═════ Stored data
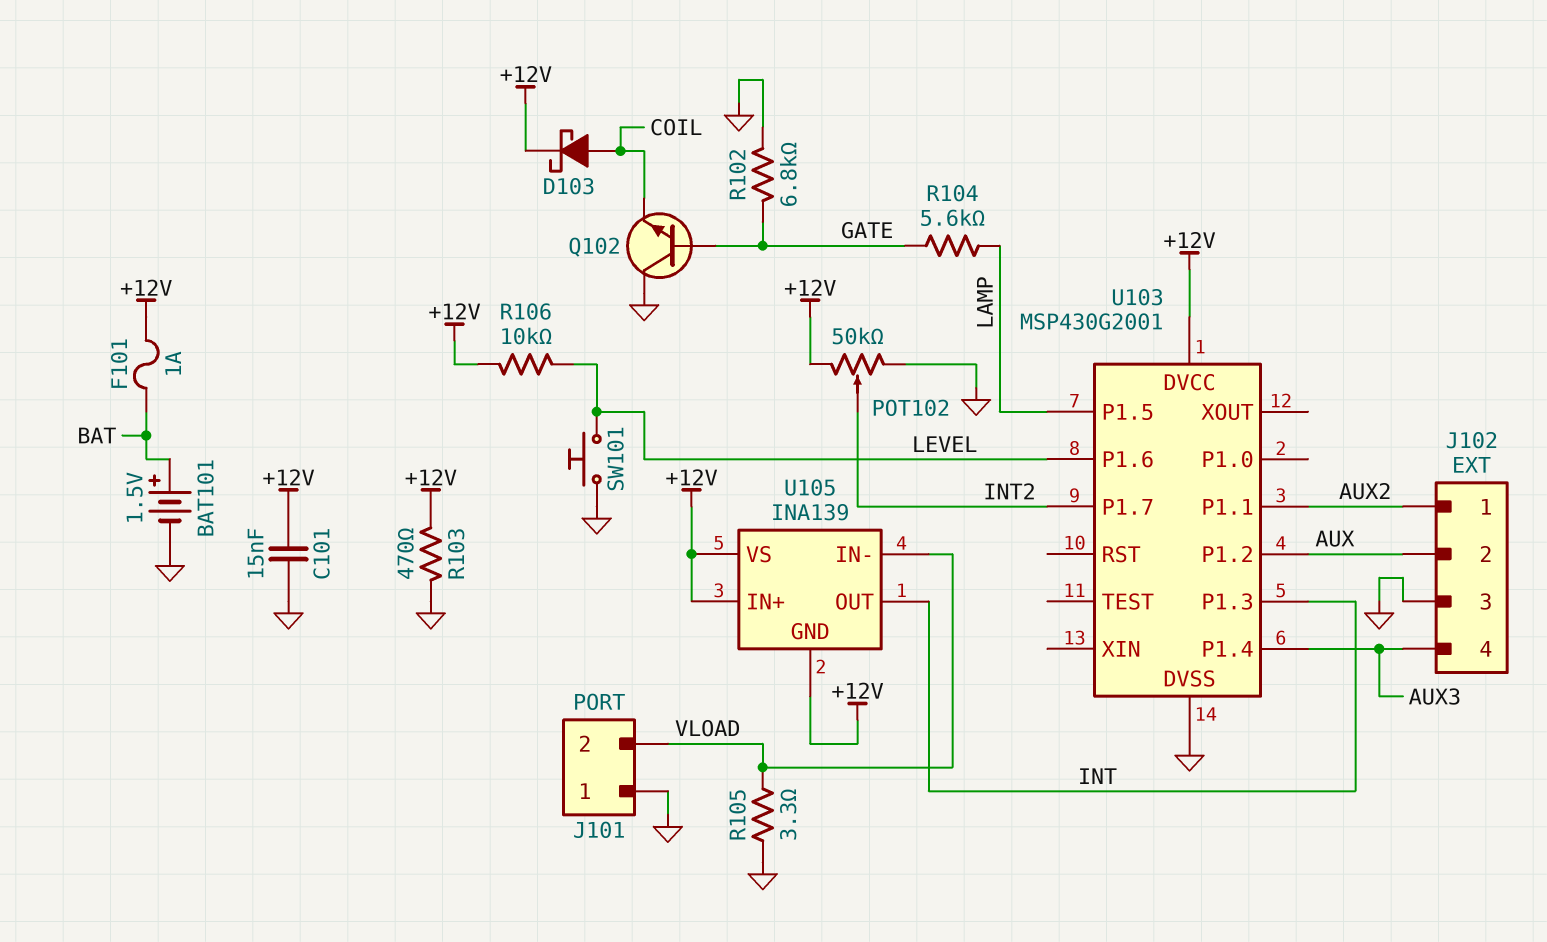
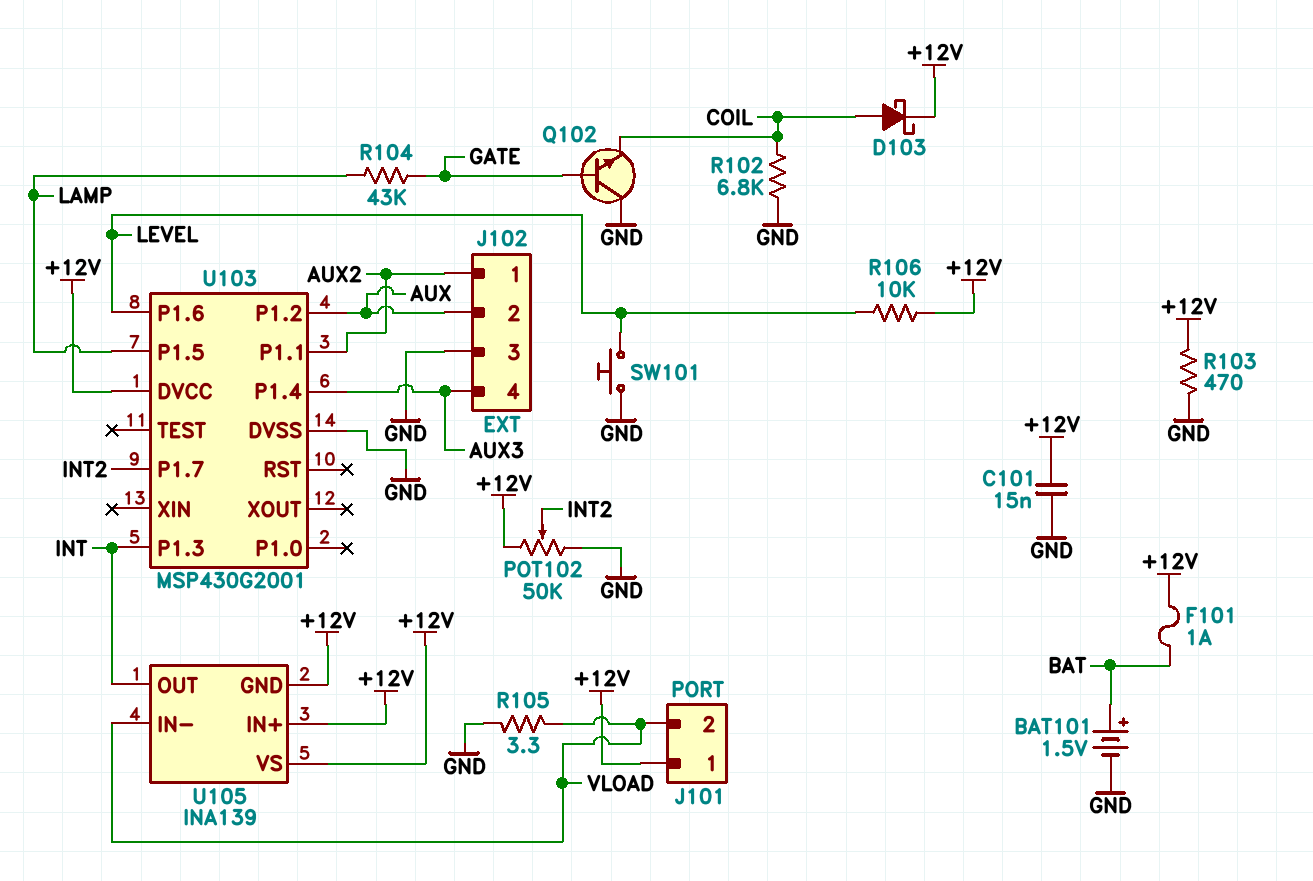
J101 pin 1: GND -> +12V
R102: 6.8k (GATE, GND) -> 6.8k (COIL, GND)
R104: 5.6k (GATE, LAMP) -> 43k (GATE, LAMP)

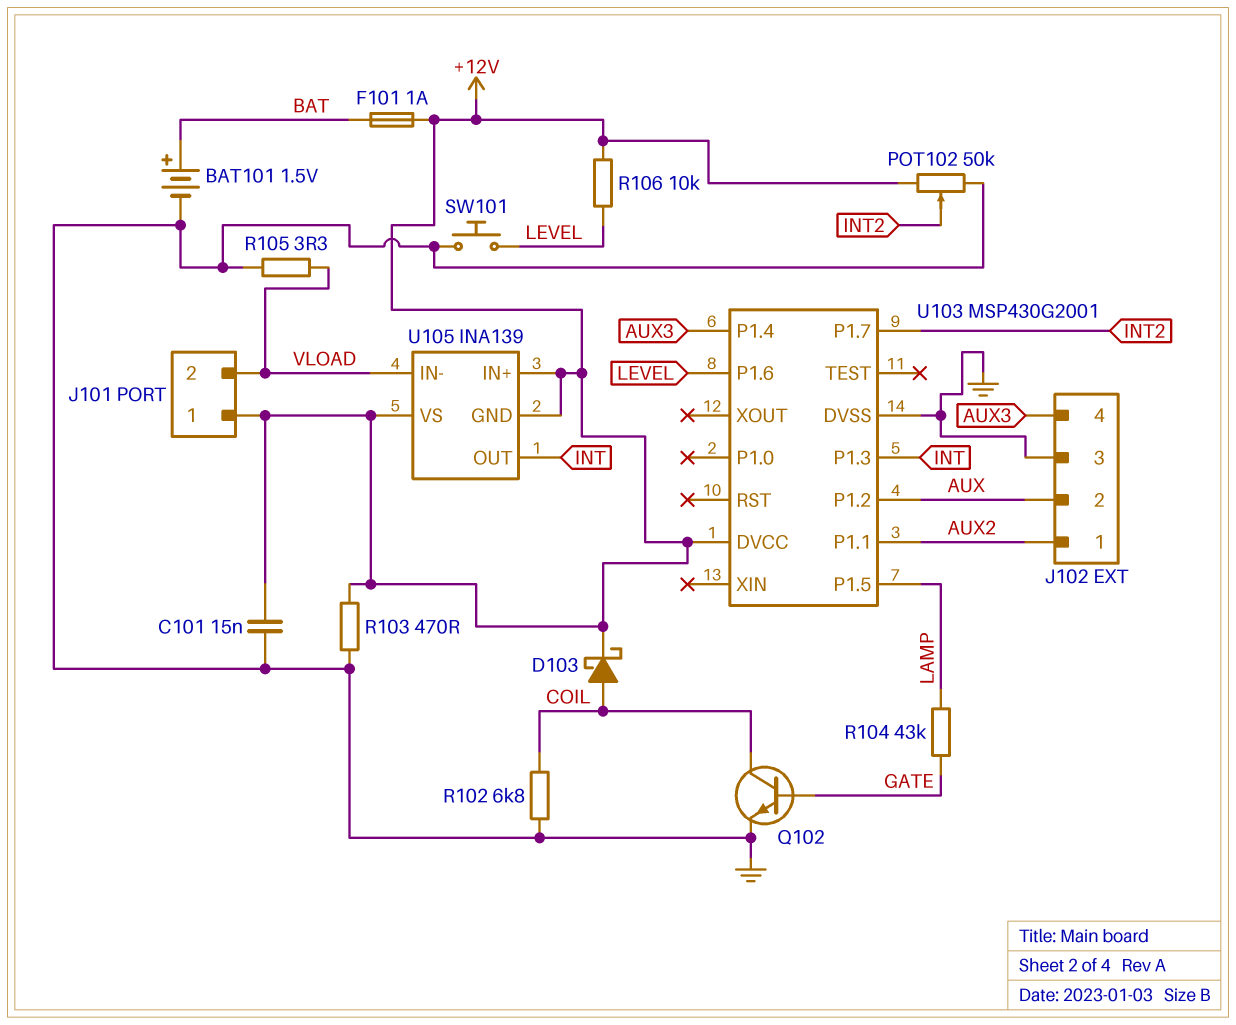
Q102: NPN (B GATE, C GND, E COIL) -> NPN (B GATE, C COIL, E GND)

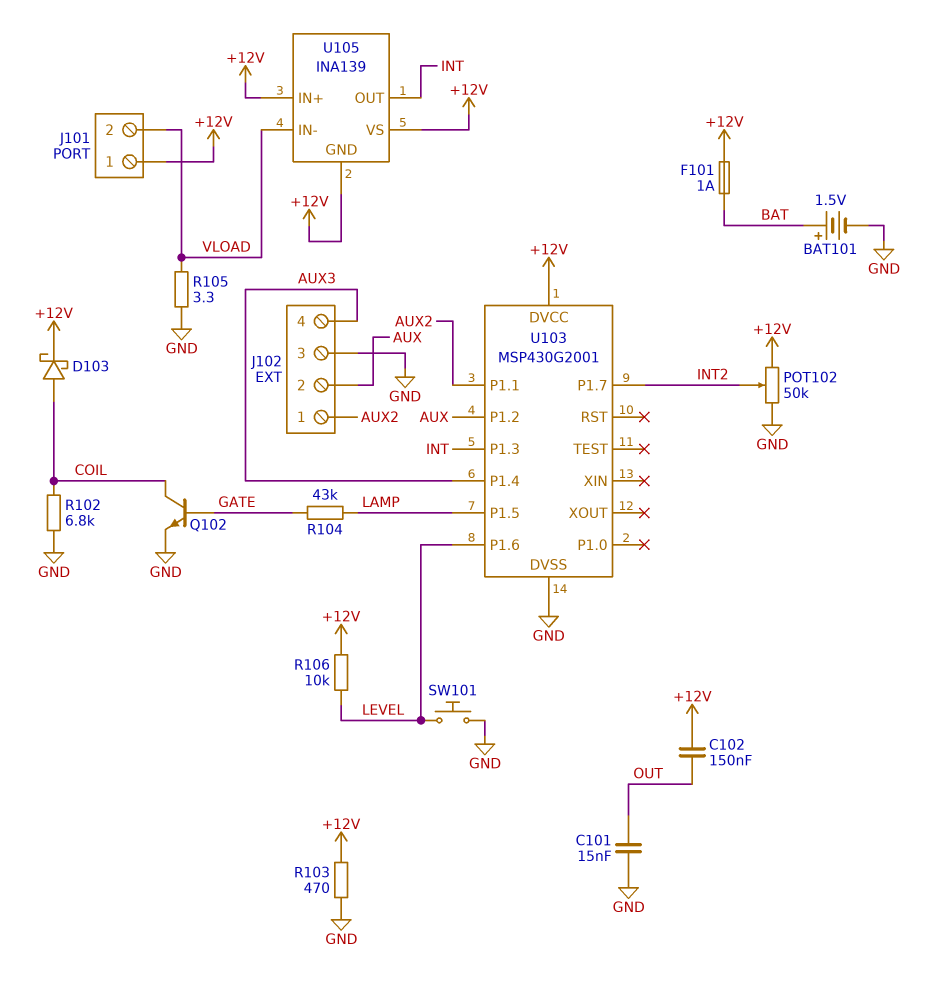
C101: 15nF (+12V, GND) -> 15nF (GND, OUT)
C102: none -> 150nF (+12V, OUT)

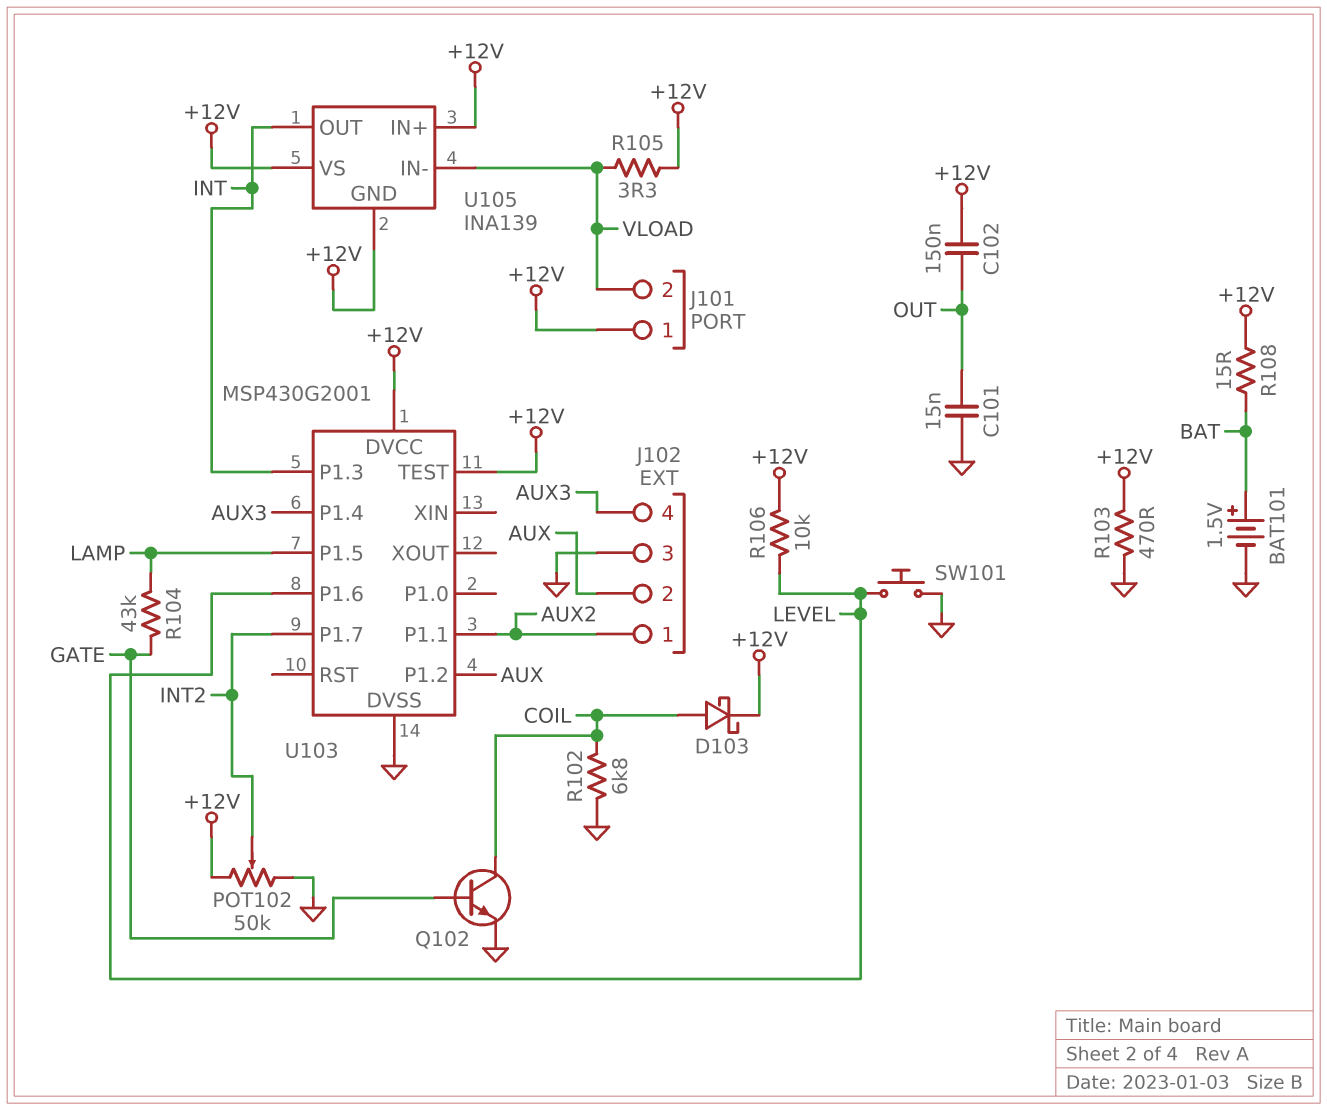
F101: 1A (+12V, BAT) -> none
R105: 3.3 (GND, VLOAD) -> 3.3 (+12V, VLOAD)
R108: none -> 15 (+12V, BAT)
U103 pin TEST: none -> +12V

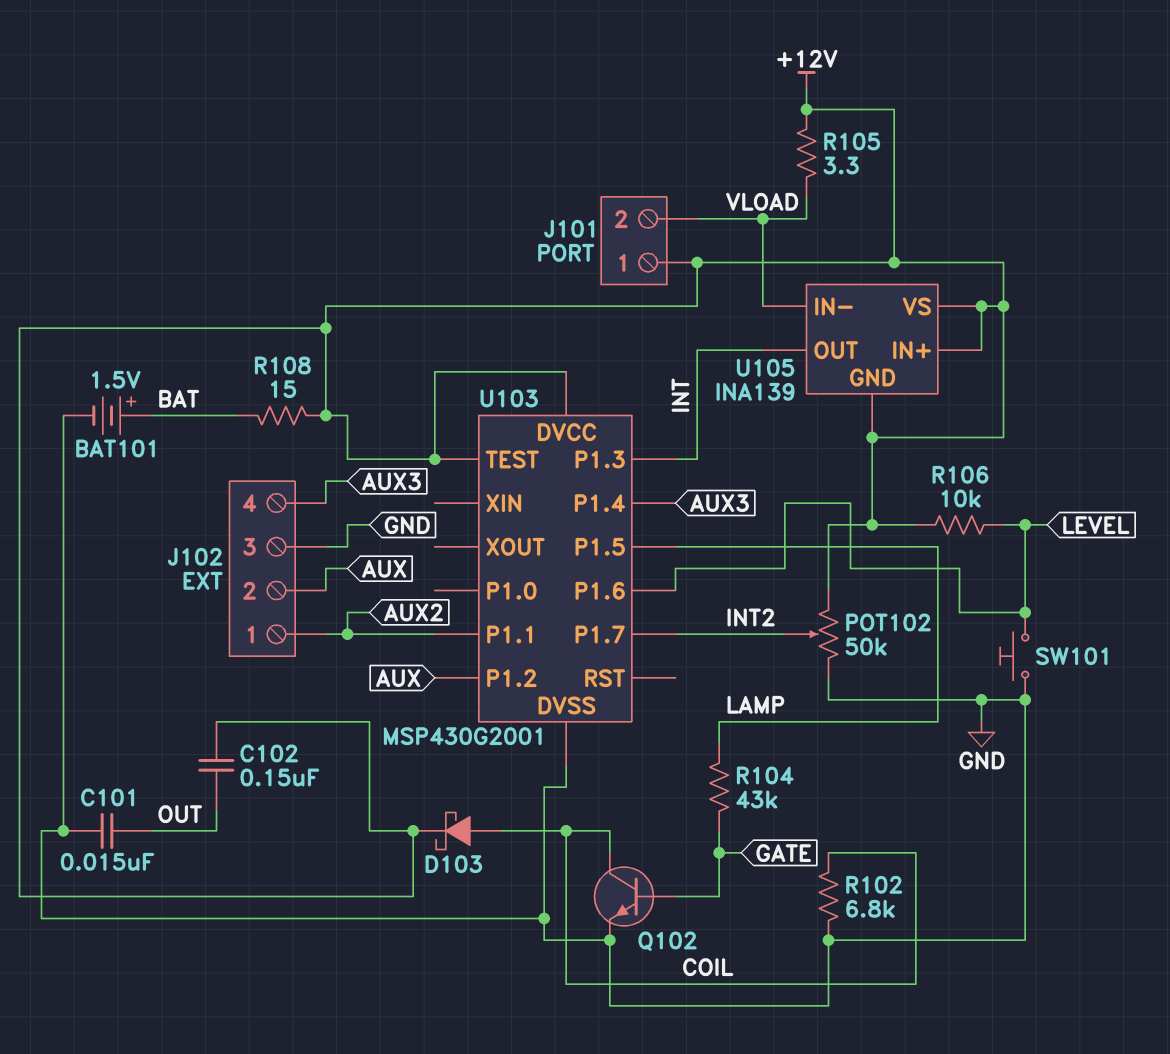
R103: 470 (+12V, GND) -> none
══════════
**What is needed**
Find and copy each line above that includes the string "COIL".

**Result of this exercise**
R102: 6.8k (GATE, GND) -> 6.8k (COIL, GND)
Q102: NPN (B GATE, C GND, E COIL) -> NPN (B GATE, C COIL, E GND)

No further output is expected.